[[ STUDY MATERIAL open ]]

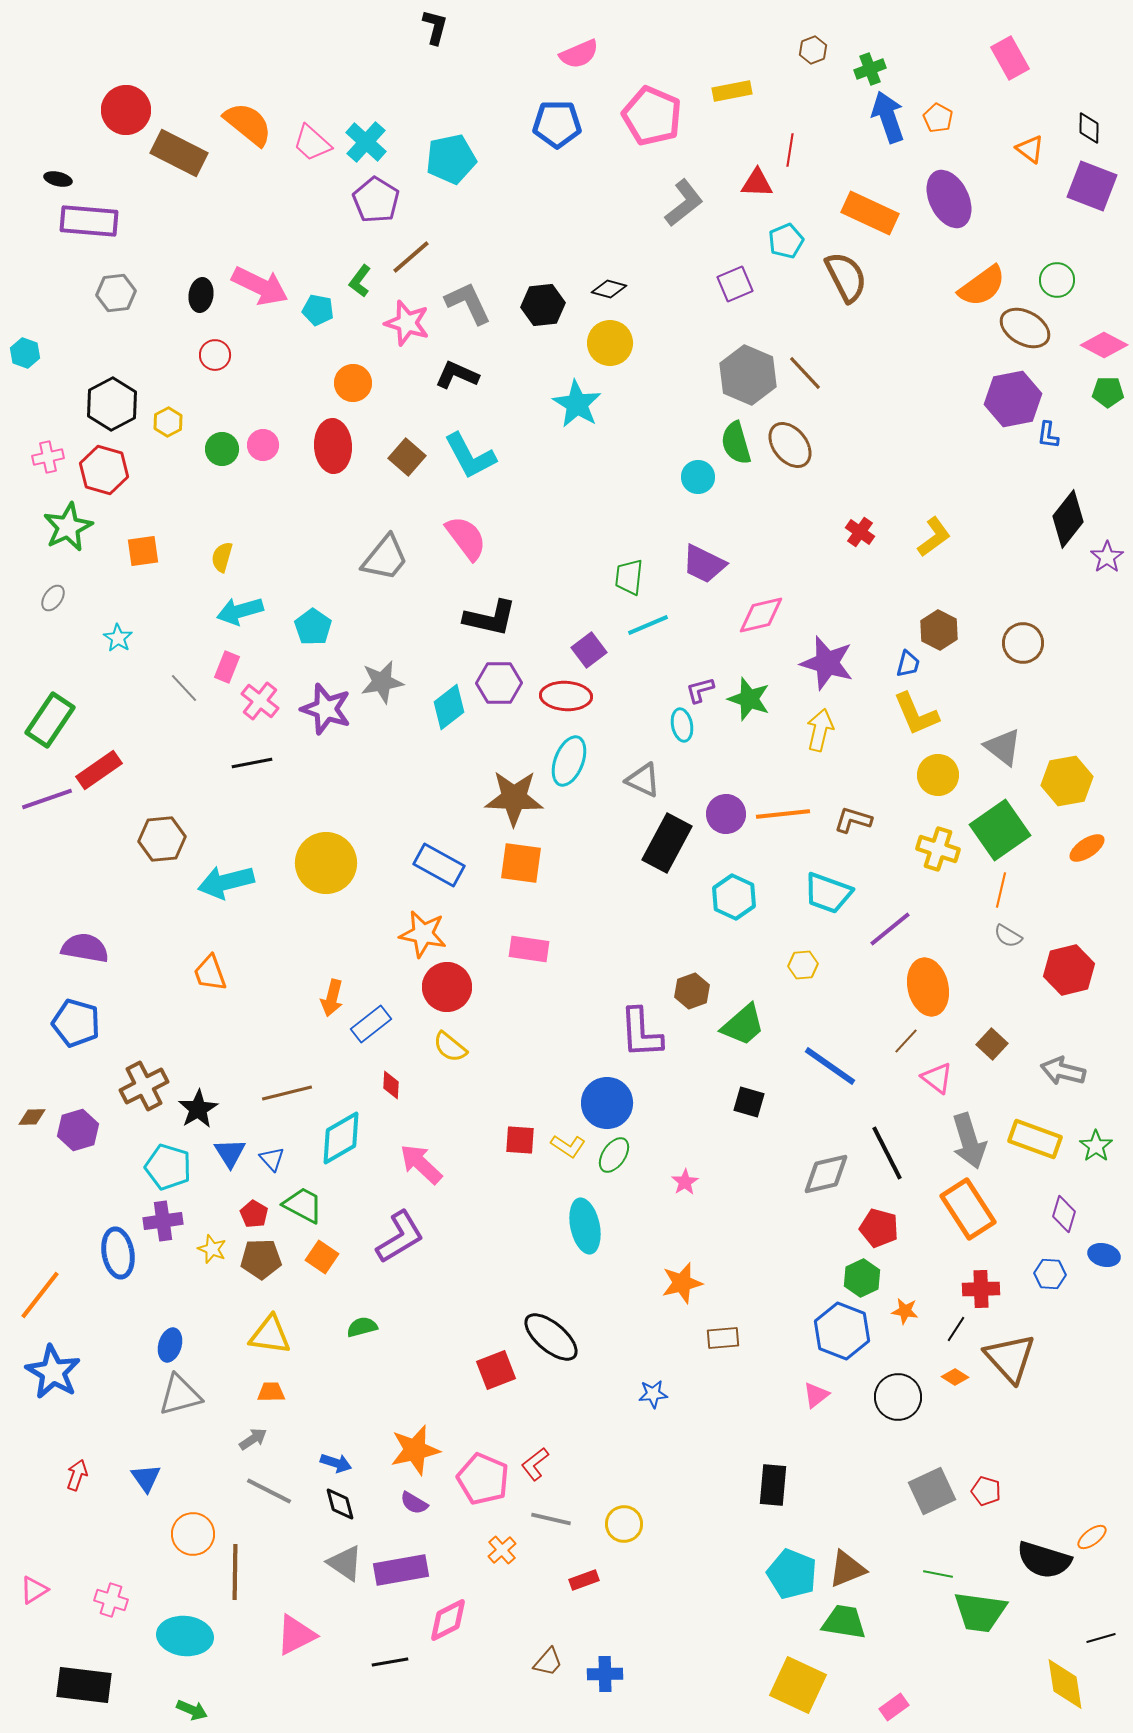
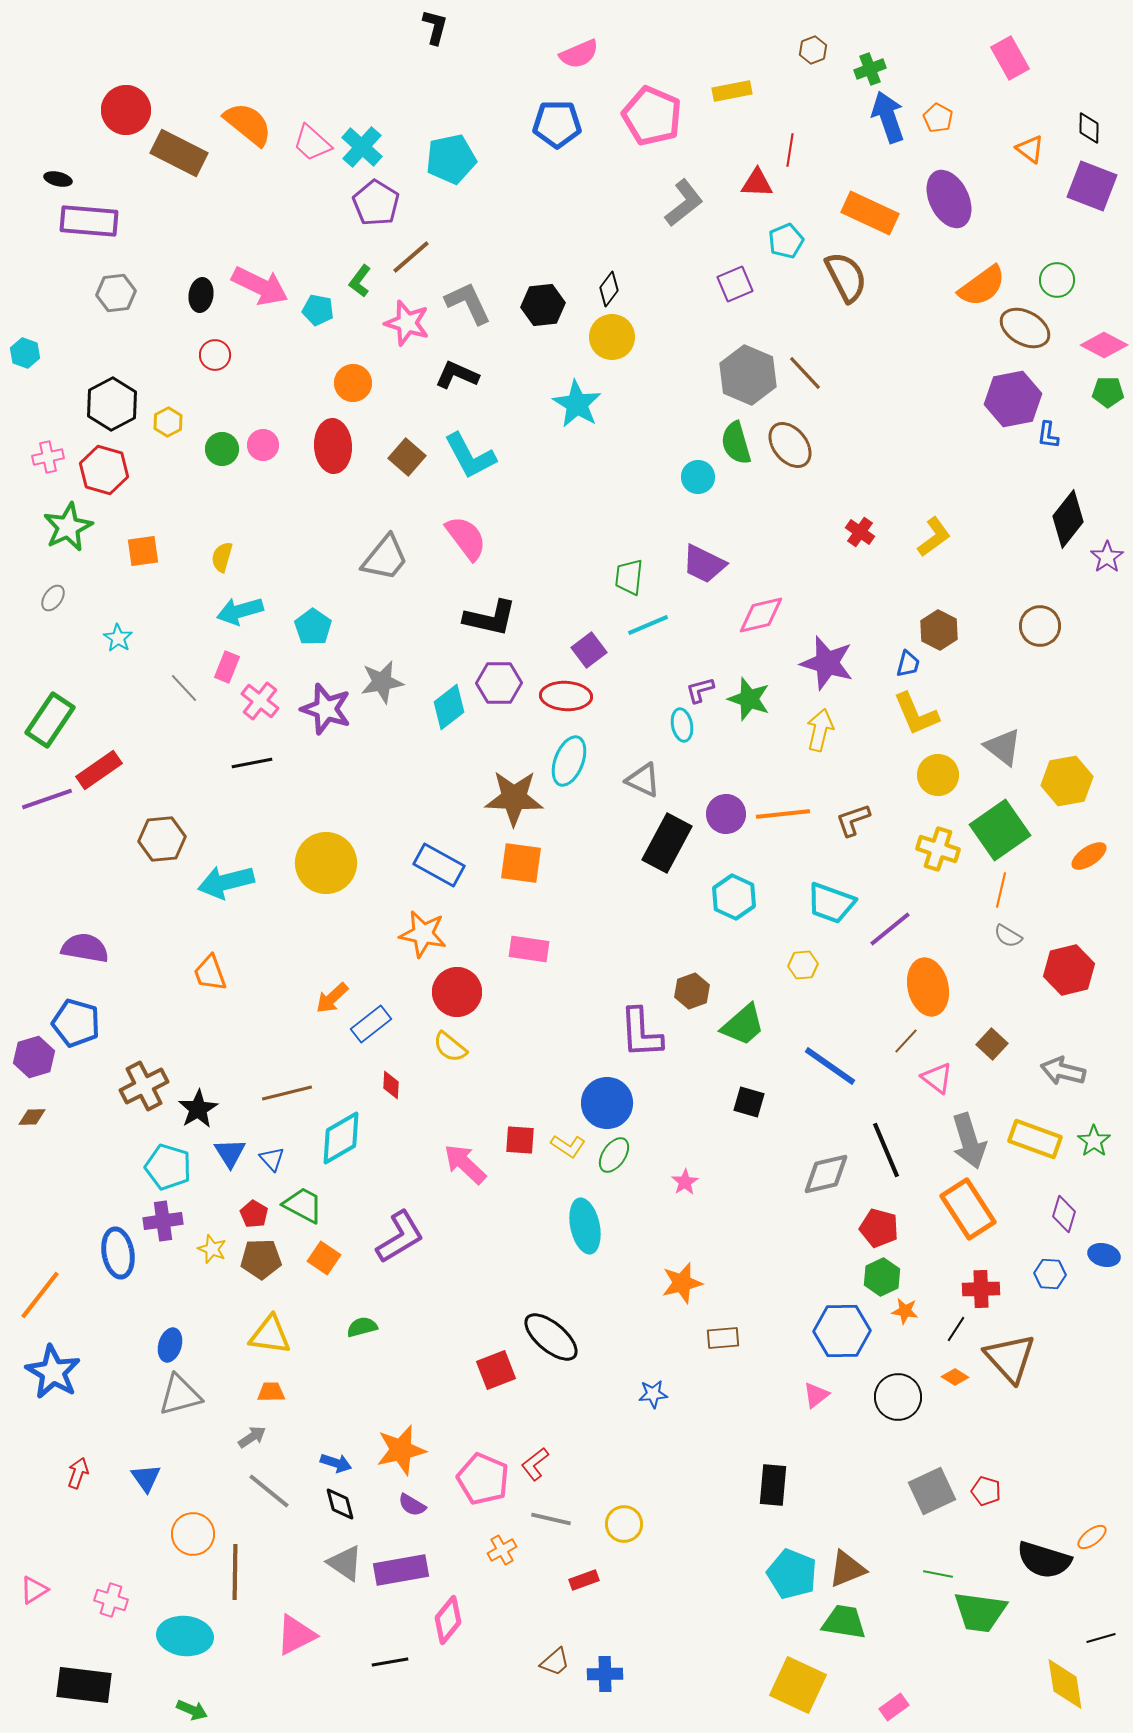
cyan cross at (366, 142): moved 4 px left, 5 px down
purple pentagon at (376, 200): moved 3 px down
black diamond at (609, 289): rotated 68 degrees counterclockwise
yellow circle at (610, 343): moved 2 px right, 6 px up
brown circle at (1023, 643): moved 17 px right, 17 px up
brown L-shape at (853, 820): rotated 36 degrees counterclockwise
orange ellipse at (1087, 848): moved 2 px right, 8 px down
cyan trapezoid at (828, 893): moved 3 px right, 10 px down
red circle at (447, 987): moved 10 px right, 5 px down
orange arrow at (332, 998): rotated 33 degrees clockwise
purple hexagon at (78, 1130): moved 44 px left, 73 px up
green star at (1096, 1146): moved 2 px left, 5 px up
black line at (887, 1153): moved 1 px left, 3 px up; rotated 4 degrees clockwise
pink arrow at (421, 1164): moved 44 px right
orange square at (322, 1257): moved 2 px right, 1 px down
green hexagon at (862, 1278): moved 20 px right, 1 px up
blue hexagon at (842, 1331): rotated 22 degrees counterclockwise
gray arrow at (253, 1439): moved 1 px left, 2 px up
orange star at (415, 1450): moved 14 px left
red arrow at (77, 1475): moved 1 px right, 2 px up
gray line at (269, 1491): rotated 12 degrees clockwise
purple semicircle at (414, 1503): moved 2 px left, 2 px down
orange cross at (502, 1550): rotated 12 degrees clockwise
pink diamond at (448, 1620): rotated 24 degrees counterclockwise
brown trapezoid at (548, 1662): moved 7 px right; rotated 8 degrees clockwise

[[ STUDY MATERIAL closed ]]

§ ABOUT THIS EXERCISE:
Would you return all lines from the preceding listing that contain the word "purple"?

§ ANSWER TO THIS TASK:
purple pentagon at (376, 200): moved 3 px down
purple hexagon at (78, 1130): moved 44 px left, 73 px up
purple semicircle at (414, 1503): moved 2 px left, 2 px down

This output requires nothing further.